"""

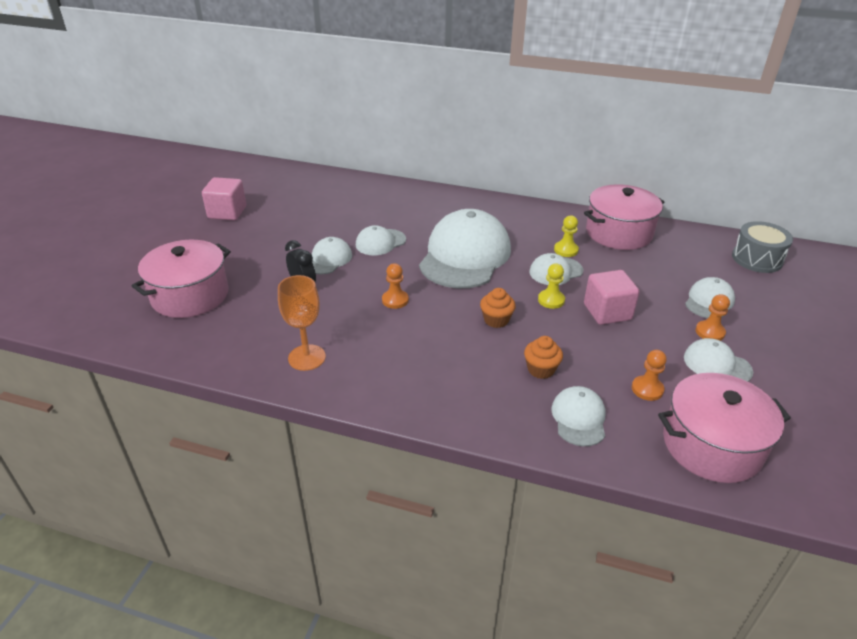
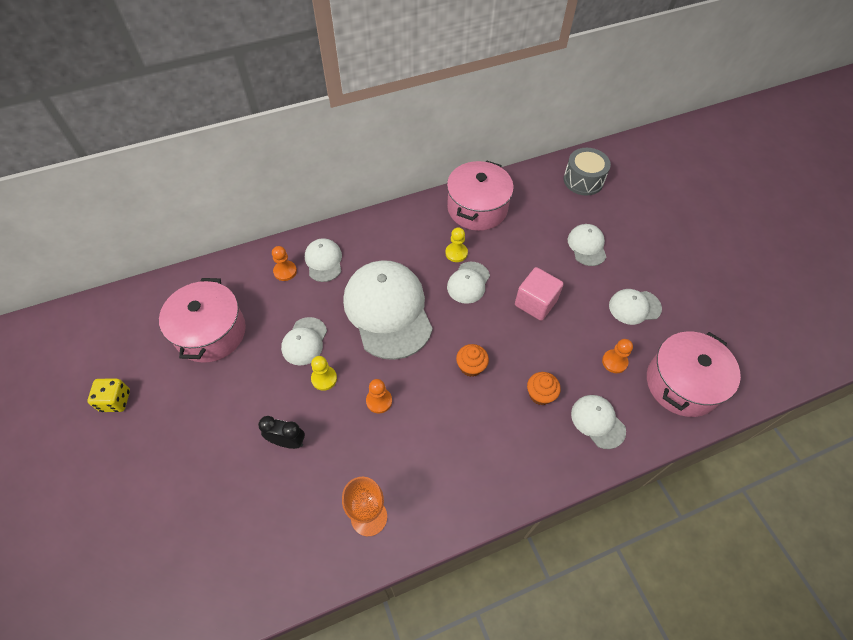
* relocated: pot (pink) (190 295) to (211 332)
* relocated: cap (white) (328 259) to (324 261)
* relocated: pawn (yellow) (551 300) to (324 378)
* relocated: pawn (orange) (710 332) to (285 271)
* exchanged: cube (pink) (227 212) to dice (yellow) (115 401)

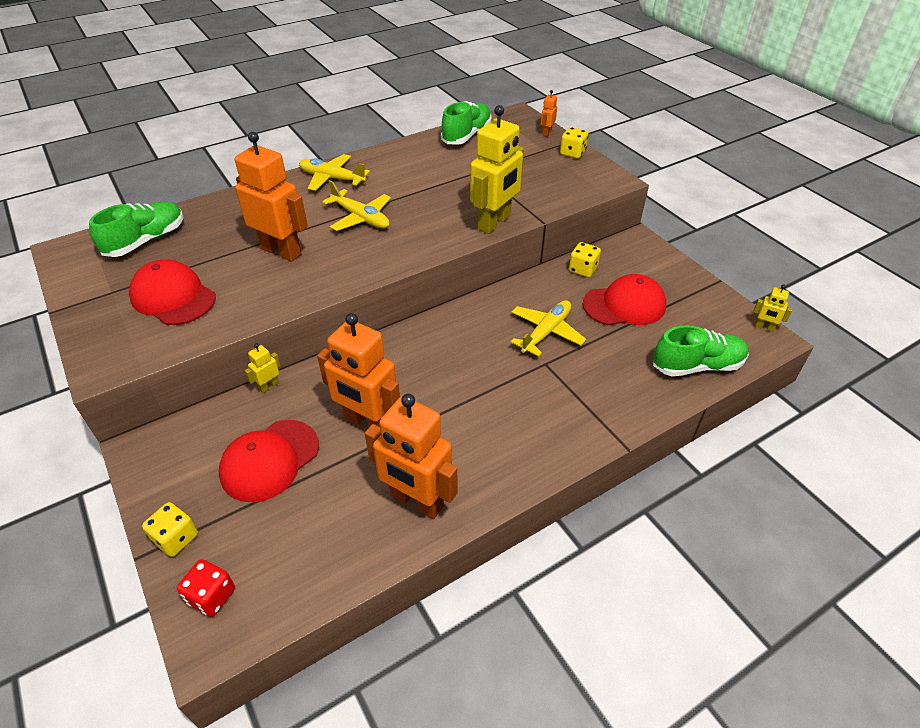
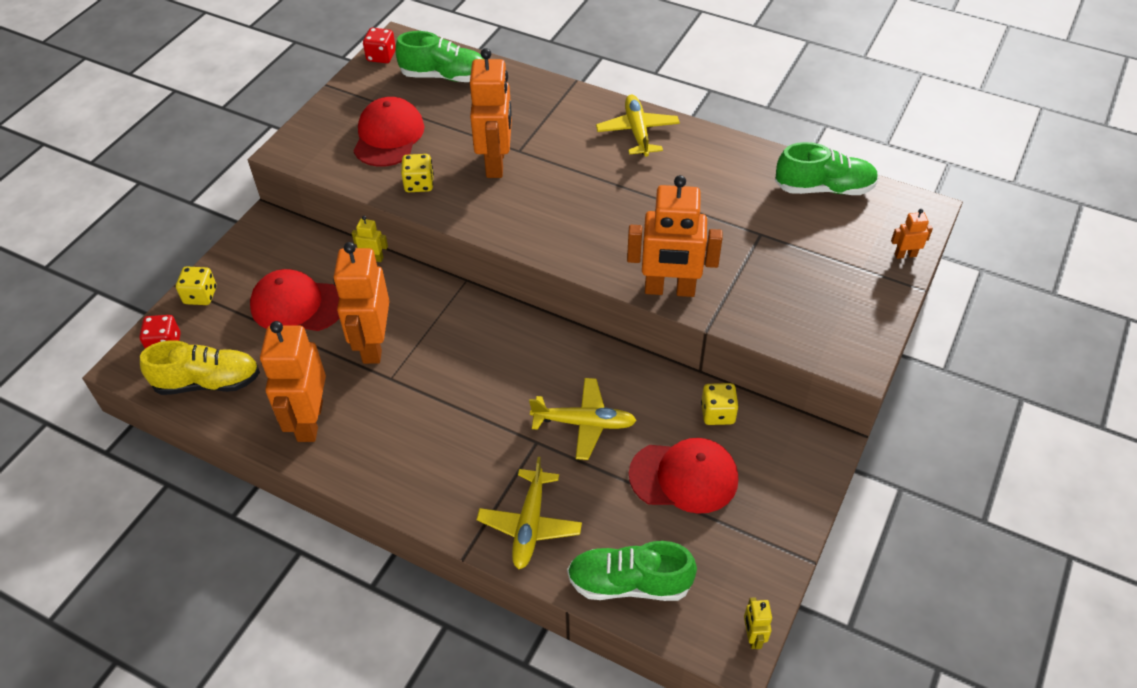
* appeared: shoe (yellow) (208 382)
* appeared: dice (red) (381 56)
* relocated: plane (yellow) (361 218) to (530 525)
* relocated: dice (yellow) (572 153) to (419 184)
* colour: robot (yellow) (494 223) to robot (orange) (669 290)
* spun: cap (red) (624 305) = (684 477) 45 degrees counterclockwise
* spun: shoe (green) (697 366) = (629 583) 135 degrees clockwise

"""

Print the data exactly, from its first line to the line containing "to (285 271)", both included. Omit the pictures.

#### Solution for this exercise
* relocated: pot (pink) (190 295) to (211 332)
* relocated: cap (white) (328 259) to (324 261)
* relocated: pawn (yellow) (551 300) to (324 378)
* relocated: pawn (orange) (710 332) to (285 271)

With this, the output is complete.